Reproduce the stretch below word for word, from the start of the material through the line that contains "at tap(454, 283).", including that line.
┌─ DATA SUPPLIED
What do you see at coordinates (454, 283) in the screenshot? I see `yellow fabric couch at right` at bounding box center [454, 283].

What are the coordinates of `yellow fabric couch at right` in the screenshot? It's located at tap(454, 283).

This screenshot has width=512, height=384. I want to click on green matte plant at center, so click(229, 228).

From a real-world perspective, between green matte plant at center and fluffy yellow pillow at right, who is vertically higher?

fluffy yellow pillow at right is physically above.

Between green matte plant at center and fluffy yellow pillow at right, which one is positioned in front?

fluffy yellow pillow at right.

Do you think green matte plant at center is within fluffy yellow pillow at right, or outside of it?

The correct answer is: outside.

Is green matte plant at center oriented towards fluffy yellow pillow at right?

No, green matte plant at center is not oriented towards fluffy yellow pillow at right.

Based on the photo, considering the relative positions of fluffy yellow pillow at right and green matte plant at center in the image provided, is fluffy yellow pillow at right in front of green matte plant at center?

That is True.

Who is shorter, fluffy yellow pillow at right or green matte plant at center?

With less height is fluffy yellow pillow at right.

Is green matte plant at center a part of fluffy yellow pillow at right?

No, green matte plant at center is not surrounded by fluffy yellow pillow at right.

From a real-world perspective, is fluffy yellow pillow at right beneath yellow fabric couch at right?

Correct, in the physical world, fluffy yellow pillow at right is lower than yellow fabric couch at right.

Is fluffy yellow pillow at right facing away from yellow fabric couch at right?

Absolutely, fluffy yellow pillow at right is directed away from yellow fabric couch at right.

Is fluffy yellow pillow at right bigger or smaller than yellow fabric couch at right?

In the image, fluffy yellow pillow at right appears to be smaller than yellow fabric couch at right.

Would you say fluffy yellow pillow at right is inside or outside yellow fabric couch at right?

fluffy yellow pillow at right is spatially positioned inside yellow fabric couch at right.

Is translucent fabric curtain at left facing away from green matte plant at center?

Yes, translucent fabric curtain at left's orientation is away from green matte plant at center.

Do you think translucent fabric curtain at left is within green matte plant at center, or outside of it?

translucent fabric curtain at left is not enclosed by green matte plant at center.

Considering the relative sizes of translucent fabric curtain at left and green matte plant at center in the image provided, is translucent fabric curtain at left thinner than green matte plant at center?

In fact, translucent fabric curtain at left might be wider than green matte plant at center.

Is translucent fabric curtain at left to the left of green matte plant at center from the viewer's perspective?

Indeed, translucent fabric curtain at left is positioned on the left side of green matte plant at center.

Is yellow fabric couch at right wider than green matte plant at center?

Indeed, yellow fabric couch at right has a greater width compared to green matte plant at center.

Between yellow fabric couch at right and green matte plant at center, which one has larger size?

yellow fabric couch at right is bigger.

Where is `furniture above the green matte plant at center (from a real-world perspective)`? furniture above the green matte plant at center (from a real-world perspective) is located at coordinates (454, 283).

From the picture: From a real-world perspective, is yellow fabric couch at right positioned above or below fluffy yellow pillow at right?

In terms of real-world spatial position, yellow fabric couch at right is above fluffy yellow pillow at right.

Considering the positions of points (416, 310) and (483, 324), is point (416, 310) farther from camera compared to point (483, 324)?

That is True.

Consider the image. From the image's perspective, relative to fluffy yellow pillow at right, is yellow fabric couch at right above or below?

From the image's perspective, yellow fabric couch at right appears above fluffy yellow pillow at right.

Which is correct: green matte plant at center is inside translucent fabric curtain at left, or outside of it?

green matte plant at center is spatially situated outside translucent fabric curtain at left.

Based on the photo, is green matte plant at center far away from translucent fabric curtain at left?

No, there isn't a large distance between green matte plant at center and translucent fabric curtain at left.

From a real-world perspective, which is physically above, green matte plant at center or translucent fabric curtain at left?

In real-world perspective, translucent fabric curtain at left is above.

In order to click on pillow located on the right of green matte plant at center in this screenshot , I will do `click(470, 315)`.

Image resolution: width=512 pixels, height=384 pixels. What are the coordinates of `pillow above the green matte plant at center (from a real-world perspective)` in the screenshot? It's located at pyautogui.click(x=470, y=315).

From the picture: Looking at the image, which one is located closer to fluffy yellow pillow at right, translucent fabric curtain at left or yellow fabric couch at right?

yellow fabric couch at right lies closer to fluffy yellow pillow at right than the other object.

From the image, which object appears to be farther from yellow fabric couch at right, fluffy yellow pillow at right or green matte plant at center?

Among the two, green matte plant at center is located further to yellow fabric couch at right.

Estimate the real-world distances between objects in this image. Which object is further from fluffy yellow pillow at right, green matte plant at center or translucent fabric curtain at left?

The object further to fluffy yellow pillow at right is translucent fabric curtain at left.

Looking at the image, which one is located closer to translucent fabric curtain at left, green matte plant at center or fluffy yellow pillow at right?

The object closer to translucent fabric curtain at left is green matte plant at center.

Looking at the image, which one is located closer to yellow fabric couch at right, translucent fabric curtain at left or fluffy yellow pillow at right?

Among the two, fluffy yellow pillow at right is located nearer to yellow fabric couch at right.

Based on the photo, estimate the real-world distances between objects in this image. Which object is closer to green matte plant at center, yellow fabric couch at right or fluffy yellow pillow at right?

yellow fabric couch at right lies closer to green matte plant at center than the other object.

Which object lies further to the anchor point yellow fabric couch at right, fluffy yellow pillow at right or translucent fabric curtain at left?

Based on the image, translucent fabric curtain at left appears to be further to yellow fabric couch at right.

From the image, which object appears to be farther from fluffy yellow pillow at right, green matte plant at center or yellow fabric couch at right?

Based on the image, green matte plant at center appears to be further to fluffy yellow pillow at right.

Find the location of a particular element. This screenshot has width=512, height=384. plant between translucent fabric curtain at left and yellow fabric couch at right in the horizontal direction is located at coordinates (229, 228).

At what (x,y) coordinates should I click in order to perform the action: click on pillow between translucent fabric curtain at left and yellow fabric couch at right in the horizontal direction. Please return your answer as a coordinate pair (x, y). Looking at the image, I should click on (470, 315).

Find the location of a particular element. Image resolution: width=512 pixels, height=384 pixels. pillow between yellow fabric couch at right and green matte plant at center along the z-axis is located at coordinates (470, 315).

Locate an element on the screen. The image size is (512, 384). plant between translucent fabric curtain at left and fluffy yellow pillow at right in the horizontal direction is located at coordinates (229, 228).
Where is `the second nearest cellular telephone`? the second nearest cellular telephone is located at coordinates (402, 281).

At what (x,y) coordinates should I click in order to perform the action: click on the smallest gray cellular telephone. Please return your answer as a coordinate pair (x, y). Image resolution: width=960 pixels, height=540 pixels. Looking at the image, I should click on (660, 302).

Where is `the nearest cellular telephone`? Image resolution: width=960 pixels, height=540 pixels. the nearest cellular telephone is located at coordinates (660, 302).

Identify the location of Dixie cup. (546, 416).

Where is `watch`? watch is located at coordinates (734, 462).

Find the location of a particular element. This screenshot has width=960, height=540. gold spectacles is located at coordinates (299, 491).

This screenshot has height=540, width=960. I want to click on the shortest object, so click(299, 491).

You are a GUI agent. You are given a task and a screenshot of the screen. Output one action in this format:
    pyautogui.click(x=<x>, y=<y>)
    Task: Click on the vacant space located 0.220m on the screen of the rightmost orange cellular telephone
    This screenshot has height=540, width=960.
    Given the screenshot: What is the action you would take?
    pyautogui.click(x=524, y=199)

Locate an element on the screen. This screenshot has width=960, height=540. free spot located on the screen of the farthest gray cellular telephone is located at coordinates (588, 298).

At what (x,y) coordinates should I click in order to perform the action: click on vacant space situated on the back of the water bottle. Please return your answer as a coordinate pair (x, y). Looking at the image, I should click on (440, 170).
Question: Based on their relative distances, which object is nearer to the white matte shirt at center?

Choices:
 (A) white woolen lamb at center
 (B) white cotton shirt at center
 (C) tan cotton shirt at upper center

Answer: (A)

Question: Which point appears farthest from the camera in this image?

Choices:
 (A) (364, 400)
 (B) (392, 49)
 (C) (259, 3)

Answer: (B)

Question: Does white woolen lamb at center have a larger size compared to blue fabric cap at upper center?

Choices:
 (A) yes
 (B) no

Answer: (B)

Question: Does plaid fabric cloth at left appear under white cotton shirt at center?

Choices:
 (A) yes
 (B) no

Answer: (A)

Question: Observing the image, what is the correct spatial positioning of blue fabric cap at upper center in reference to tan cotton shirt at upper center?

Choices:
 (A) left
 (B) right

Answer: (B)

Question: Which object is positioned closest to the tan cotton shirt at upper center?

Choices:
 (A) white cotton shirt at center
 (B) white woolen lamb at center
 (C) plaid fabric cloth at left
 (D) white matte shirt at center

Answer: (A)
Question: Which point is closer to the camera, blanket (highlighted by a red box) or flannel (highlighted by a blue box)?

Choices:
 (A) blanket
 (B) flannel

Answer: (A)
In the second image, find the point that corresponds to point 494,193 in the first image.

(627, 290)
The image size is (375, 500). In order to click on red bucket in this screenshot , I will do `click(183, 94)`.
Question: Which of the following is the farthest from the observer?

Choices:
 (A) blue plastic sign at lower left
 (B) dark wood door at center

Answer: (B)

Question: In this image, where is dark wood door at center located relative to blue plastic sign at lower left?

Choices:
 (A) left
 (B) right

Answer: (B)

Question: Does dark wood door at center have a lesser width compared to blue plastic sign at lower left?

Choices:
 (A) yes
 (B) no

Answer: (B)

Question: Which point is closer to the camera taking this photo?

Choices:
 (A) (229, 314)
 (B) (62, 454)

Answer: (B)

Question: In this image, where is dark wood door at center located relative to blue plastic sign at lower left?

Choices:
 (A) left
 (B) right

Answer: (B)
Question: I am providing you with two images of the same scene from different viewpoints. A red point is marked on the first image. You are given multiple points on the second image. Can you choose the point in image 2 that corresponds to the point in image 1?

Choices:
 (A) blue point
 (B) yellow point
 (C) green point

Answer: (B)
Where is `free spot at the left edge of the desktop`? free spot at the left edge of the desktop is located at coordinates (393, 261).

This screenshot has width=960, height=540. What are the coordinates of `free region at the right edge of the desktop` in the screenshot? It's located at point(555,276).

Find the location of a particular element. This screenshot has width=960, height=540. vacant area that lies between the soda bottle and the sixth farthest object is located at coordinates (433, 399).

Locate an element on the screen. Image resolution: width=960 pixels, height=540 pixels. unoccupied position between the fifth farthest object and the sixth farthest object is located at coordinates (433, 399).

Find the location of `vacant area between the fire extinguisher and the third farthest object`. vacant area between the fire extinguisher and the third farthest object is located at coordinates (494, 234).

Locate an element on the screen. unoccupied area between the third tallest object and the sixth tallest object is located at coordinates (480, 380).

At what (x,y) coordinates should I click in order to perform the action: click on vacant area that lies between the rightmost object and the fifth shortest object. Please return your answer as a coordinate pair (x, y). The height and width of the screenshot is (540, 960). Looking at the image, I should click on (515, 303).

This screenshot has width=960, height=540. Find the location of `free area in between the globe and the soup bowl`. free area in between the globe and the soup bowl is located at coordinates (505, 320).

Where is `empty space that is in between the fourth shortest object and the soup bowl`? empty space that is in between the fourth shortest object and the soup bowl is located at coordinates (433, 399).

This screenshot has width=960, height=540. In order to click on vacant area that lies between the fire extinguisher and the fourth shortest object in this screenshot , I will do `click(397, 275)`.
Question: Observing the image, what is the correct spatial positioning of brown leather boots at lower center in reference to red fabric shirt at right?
└─
RESPONSE TO THIS TASK
What do you see at coordinates (454, 283) in the screenshot? I see `yellow fabric couch at right` at bounding box center [454, 283].

What are the coordinates of `yellow fabric couch at right` in the screenshot? It's located at tap(454, 283).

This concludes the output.